- _TASK OBJECTIVE_
In the records below, begin at the line containing "orange candle: 0 -> 1" and end at the line containing "red dice: 3 -> 0"; quote every line in that span exactly, including both boundary lines, and no others.

- _DATASET_
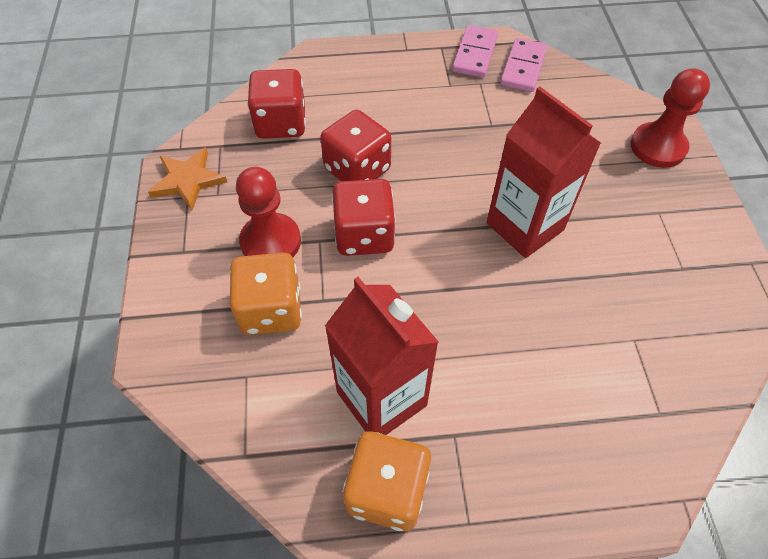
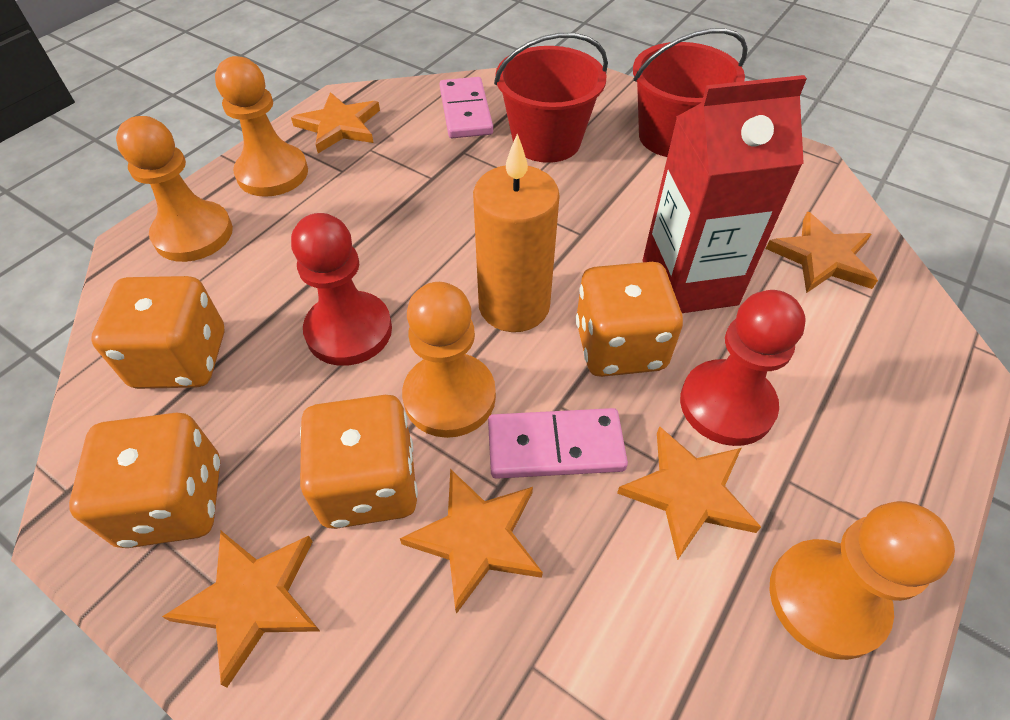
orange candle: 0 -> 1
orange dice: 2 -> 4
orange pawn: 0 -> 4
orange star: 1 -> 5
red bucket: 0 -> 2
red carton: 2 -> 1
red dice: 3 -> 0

* * *

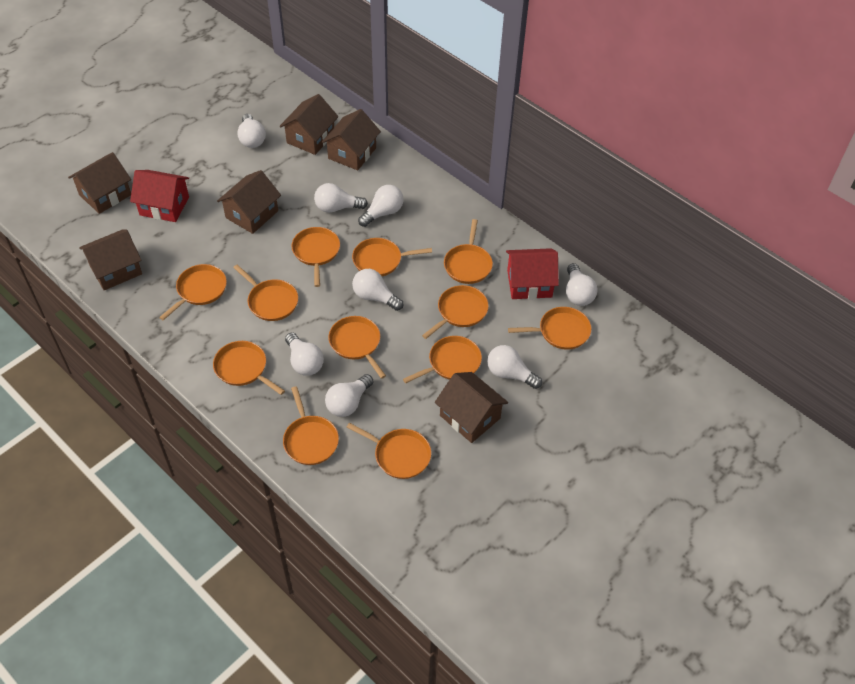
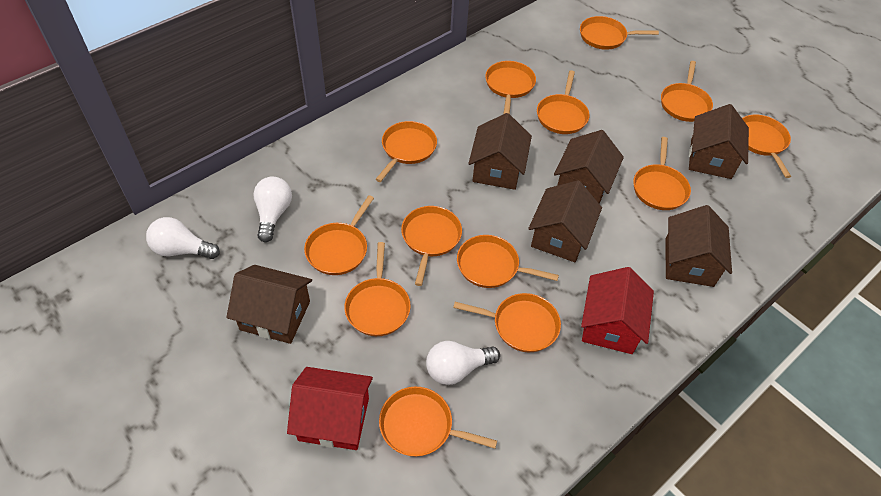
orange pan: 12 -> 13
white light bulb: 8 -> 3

---

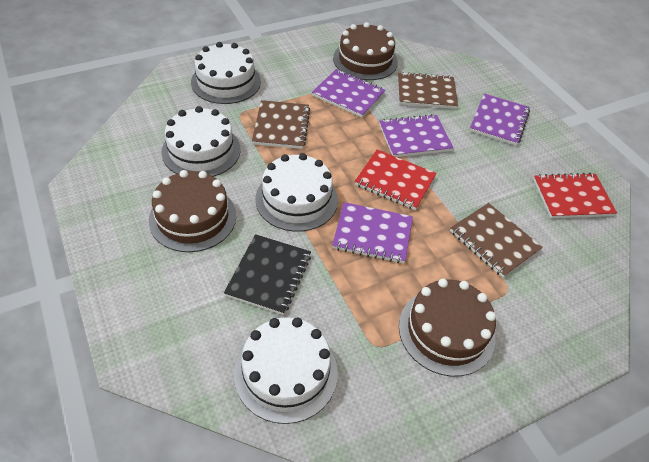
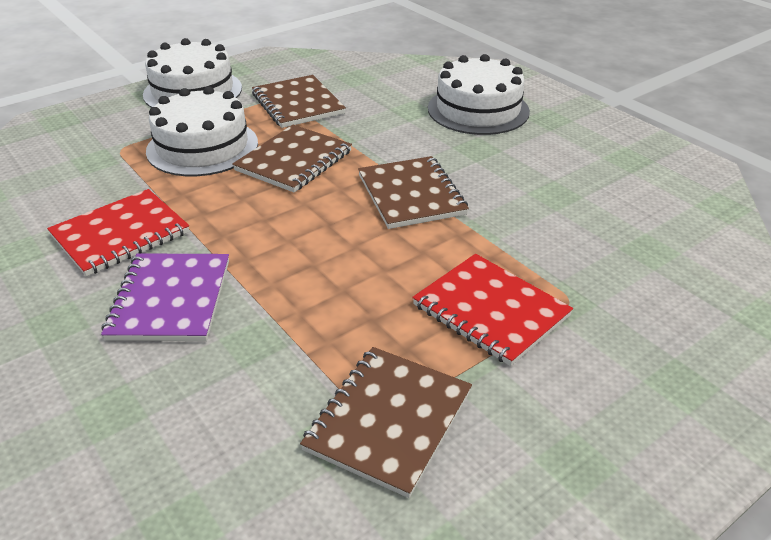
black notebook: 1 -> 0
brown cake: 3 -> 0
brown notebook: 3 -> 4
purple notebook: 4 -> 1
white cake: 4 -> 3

- _REPLY TO THE TASK_
orange candle: 0 -> 1
orange dice: 2 -> 4
orange pawn: 0 -> 4
orange star: 1 -> 5
red bucket: 0 -> 2
red carton: 2 -> 1
red dice: 3 -> 0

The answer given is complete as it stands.